■ Exercise instructions ■
Return the lines beginning at the one that contains "camera: 30 degrees left, 15 degrees up" and continuing to the end of the entries, including both ends, exactly as written and nothing else.
(Material supplied Opens)
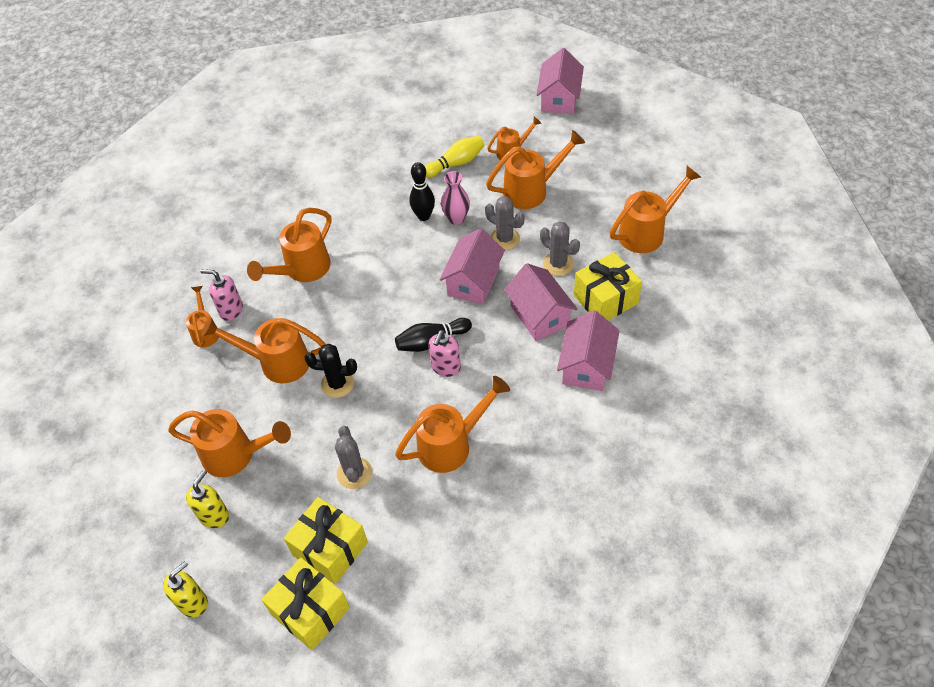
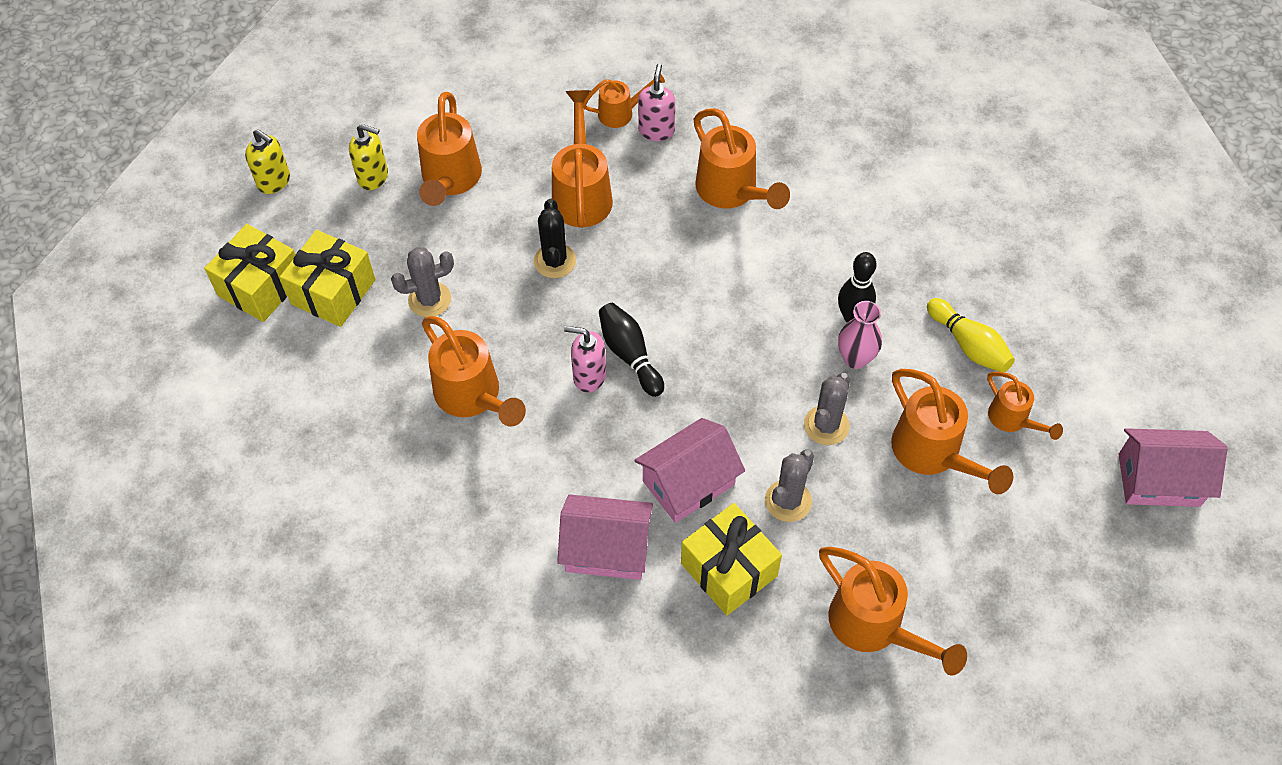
camera: 80 degrees right, 5 degrees up
(302, 270) = (731, 191): orange watering can -> orange watering can turned 150 degrees counterclockwise
(473, 281) = (739, 393): pink house -> none

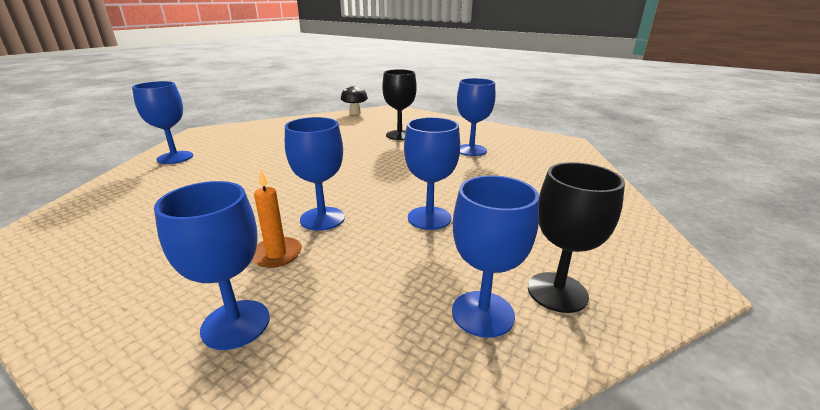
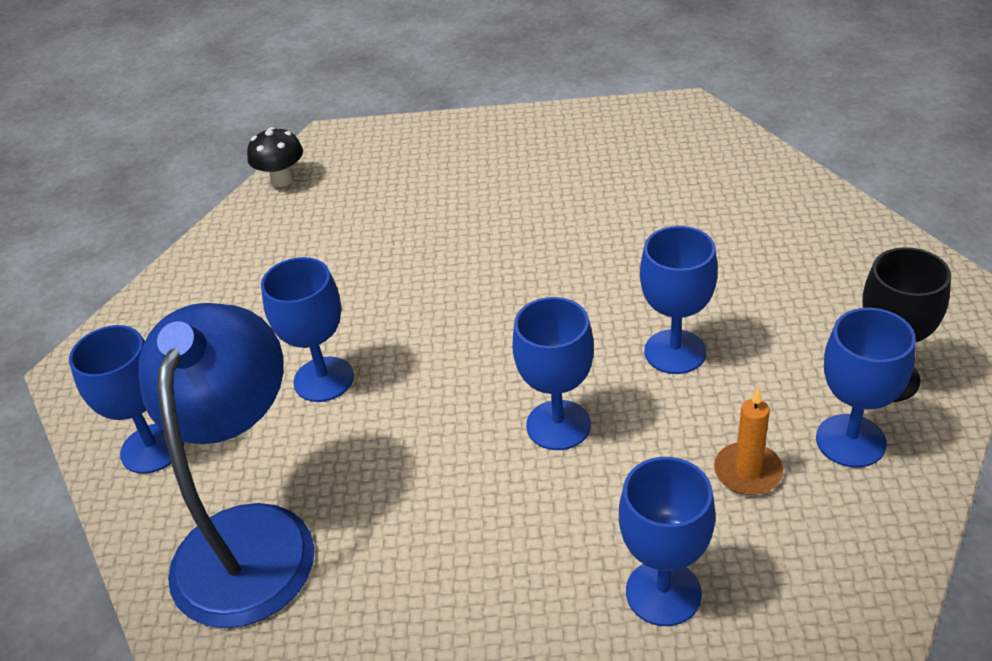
camera: 30 degrees left, 15 degrees up
(142, 195) = (251, 536): none -> blue lamp
(276, 254) = (582, 502): orange candle -> orange candle (747, 472)
(399, 135) = (438, 206): black goblet -> none
(471, 150) = (582, 192): blue goblet -> blue goblet (323, 379)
(Material supplied Closes)
■ Worked solution ■
camera: 30 degrees left, 15 degrees up
(142, 195) = (251, 536): none -> blue lamp
(276, 254) = (582, 502): orange candle -> orange candle (747, 472)
(399, 135) = (438, 206): black goblet -> none
(471, 150) = (582, 192): blue goblet -> blue goblet (323, 379)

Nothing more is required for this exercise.